• [PROBLEM TO SOLVE] Everything from the line containing "(423, 322) = (85, 429): green" through the final line of the material is to be restated word for word, and only that.

• [PROVIDED INFORMATION]
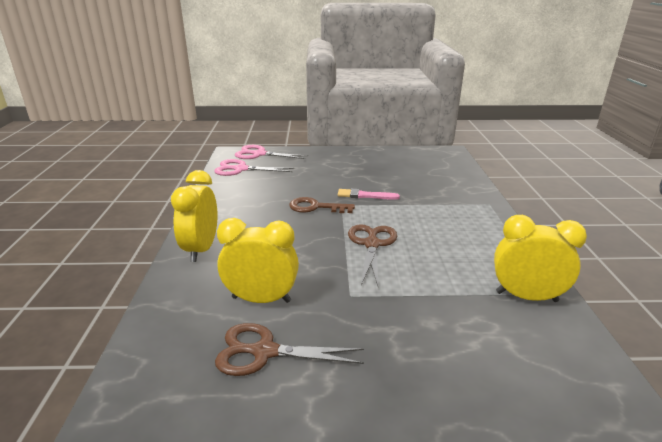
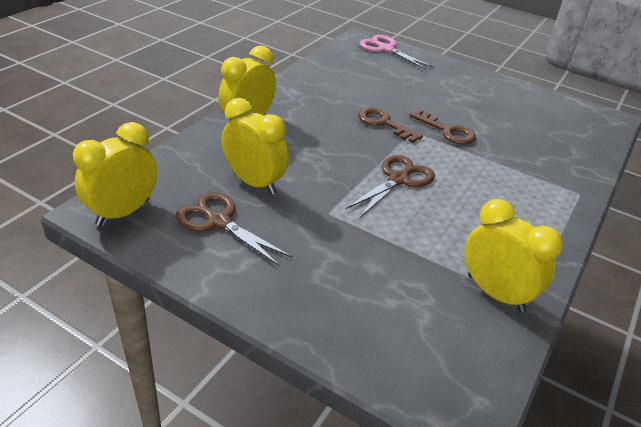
camera: 30 degrees right, 10 degrees up
(153, 395) = (123, 212): none -> yellow clock
(240, 169) = (352, 59): pink scissors -> none
(365, 195) = (447, 131): pink brush -> brown key

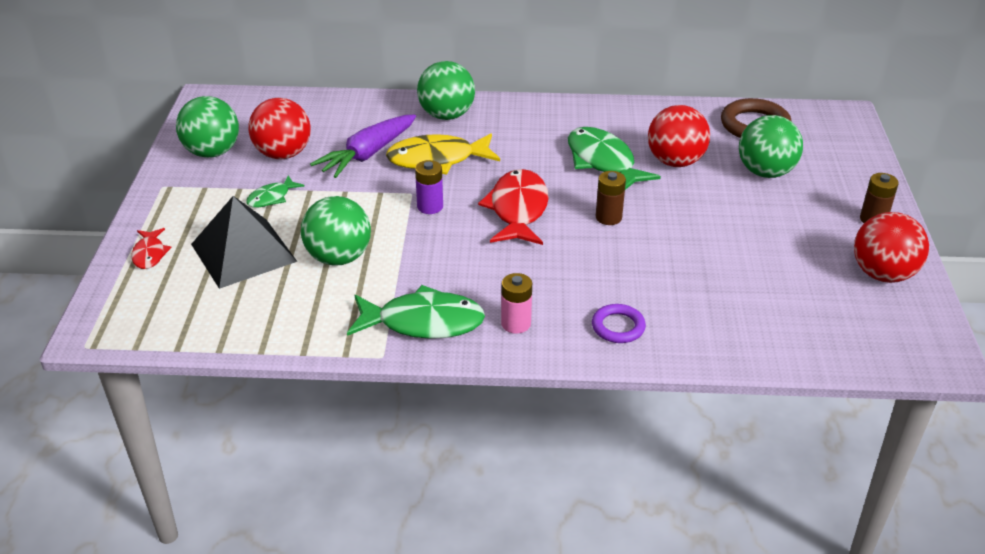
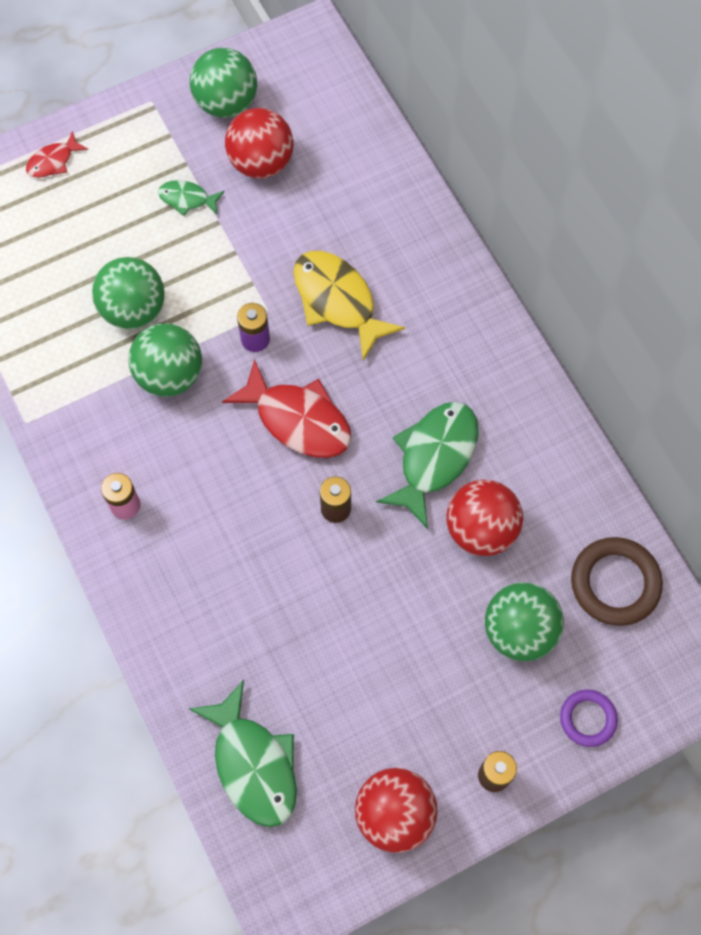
camera: 60 degrees right, 30 degrees up
(243, 252) = (97, 230): black pyramid -> none
(367, 154) = (307, 234): purple carrot -> none
(423, 322) = (85, 429): green fish -> green fish (253, 764)
(446, 115) = (425, 263): green ball -> green ball (170, 375)
(518, 210) = (298, 419): red fish -> red fish turned 60 degrees clockwise
(618, 327) = (168, 594): purple ring -> purple ring (587, 719)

• [TASK RESULT]
(423, 322) = (85, 429): green fish -> green fish (253, 764)
(446, 115) = (425, 263): green ball -> green ball (170, 375)
(518, 210) = (298, 419): red fish -> red fish turned 60 degrees clockwise
(618, 327) = (168, 594): purple ring -> purple ring (587, 719)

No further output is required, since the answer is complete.